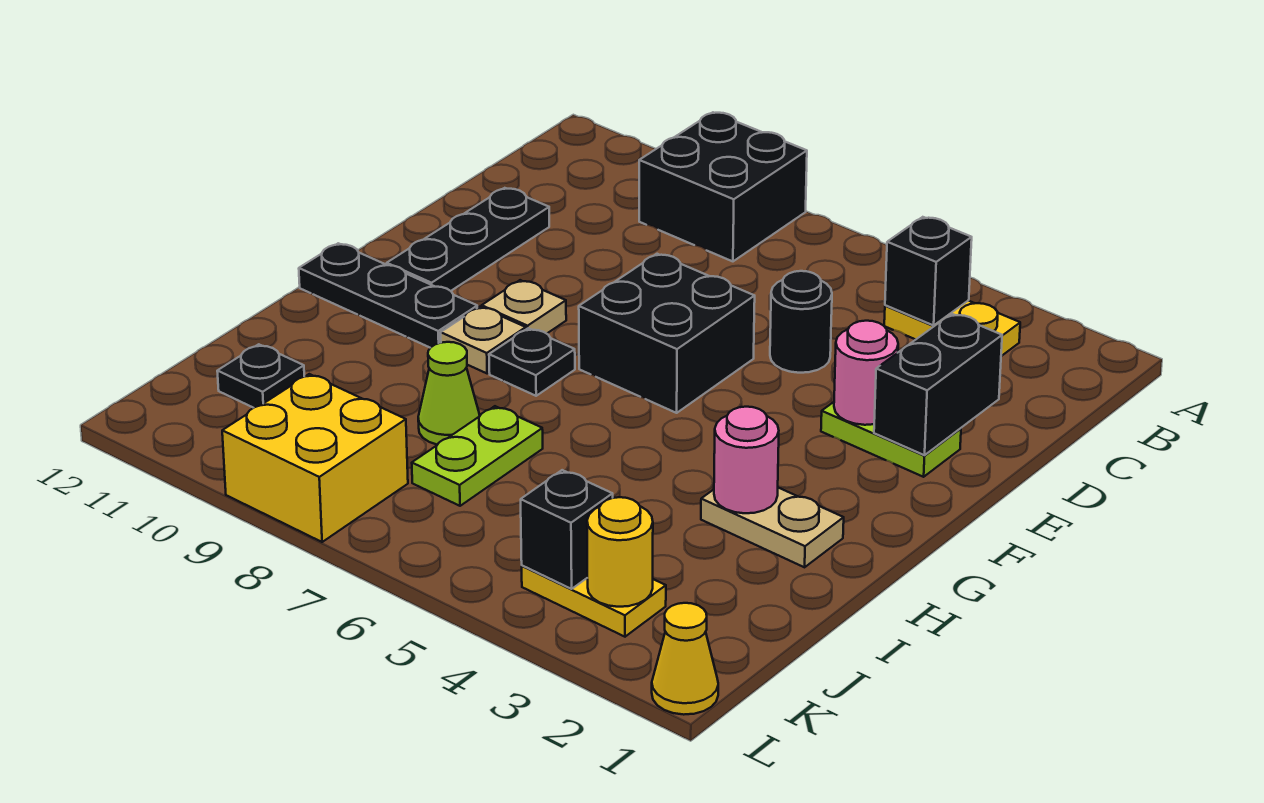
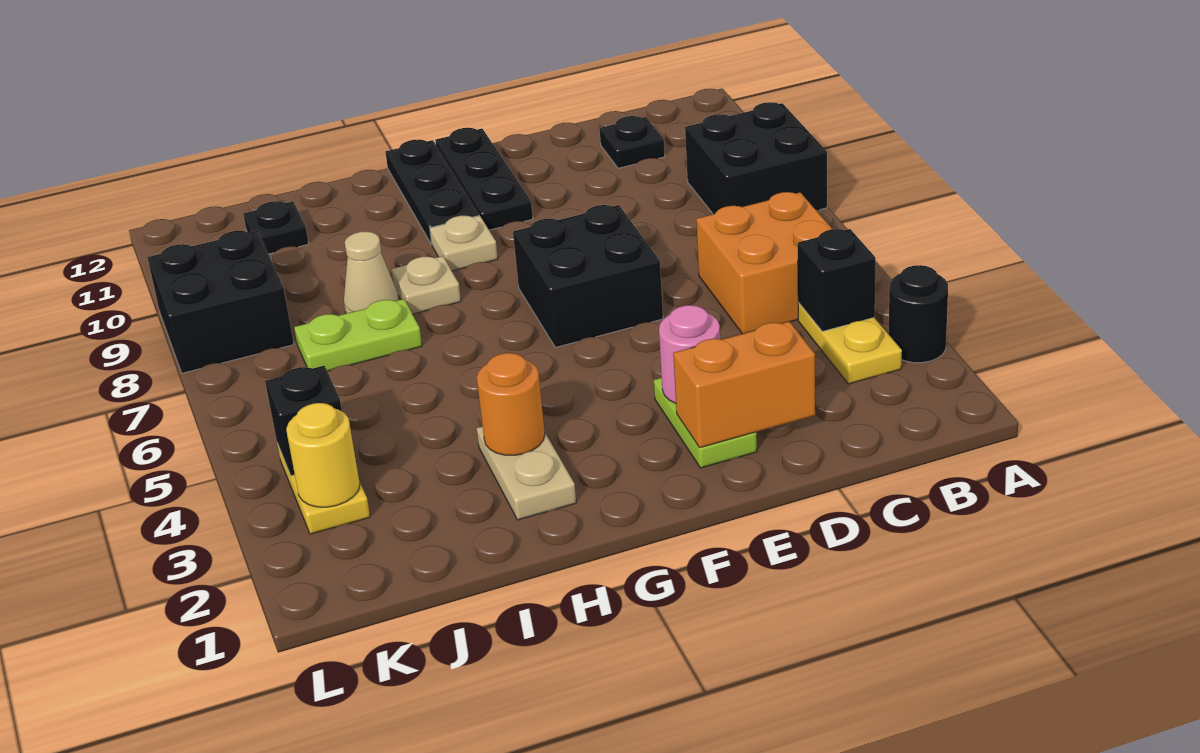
none -> orange brick B5:C6 level 1
black brick D2:E2 level 2 -> orange brick D2:E2 level 2
black round brick D5 level 1 -> black round brick A3 level 1
black plate D11:F11 level 1 -> black plate F10:F12 level 1
tan plate F9 level 1 -> tan plate H8 level 1
black plate G8 level 1 -> black plate C11 level 1
pink round brick H3 level 2 -> orange round brick H3 level 2
lime cone I8 level 1 -> tan cone I8 level 1
yellow brick K8:L9 level 1 -> black brick K8:L9 level 1
yellow cone L1 level 1 -> none

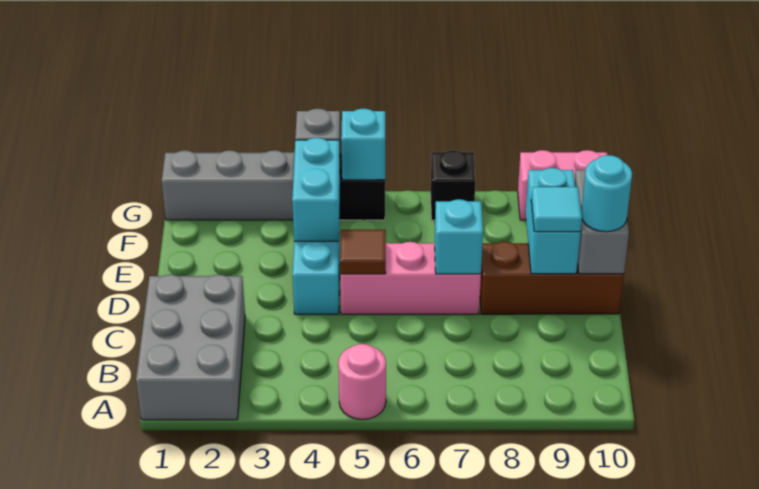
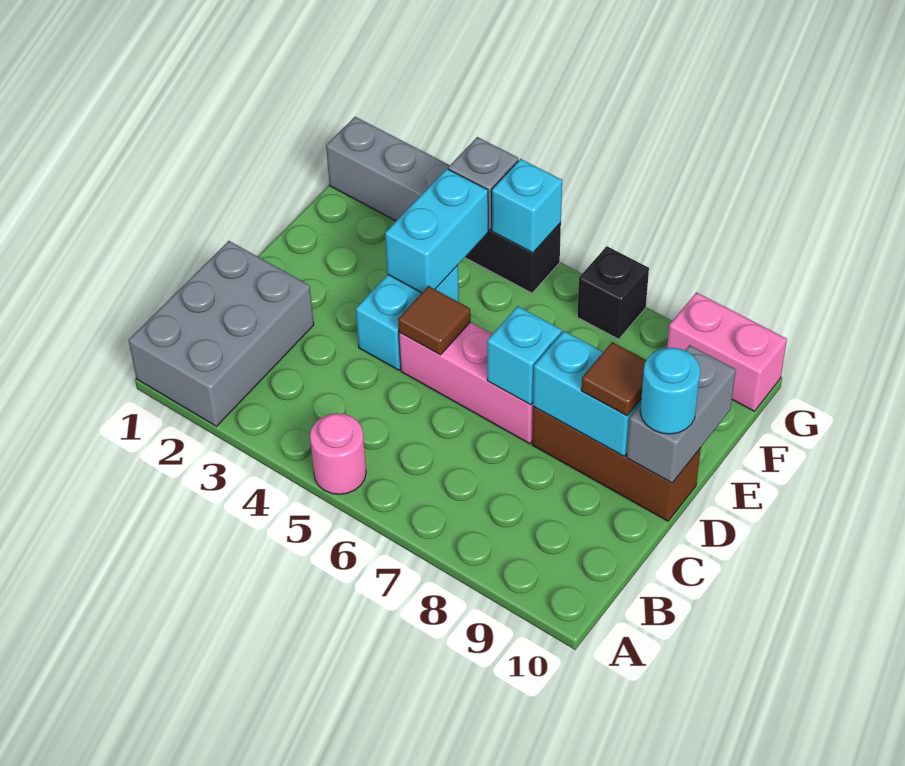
cyan brick D9:E9 level 2 -> cyan brick D8:D9 level 2
cyan tile D9 level 3 -> brown tile D9 level 3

▬▬▬▬▬▬

_TASK DIRECTIONS:_ When a line among the entries above contains "black", copy it.

_WRITTEN SOLUTION:_
black brick D2:E2 level 2 -> orange brick D2:E2 level 2
black round brick D5 level 1 -> black round brick A3 level 1
black plate D11:F11 level 1 -> black plate F10:F12 level 1
black plate G8 level 1 -> black plate C11 level 1
yellow brick K8:L9 level 1 -> black brick K8:L9 level 1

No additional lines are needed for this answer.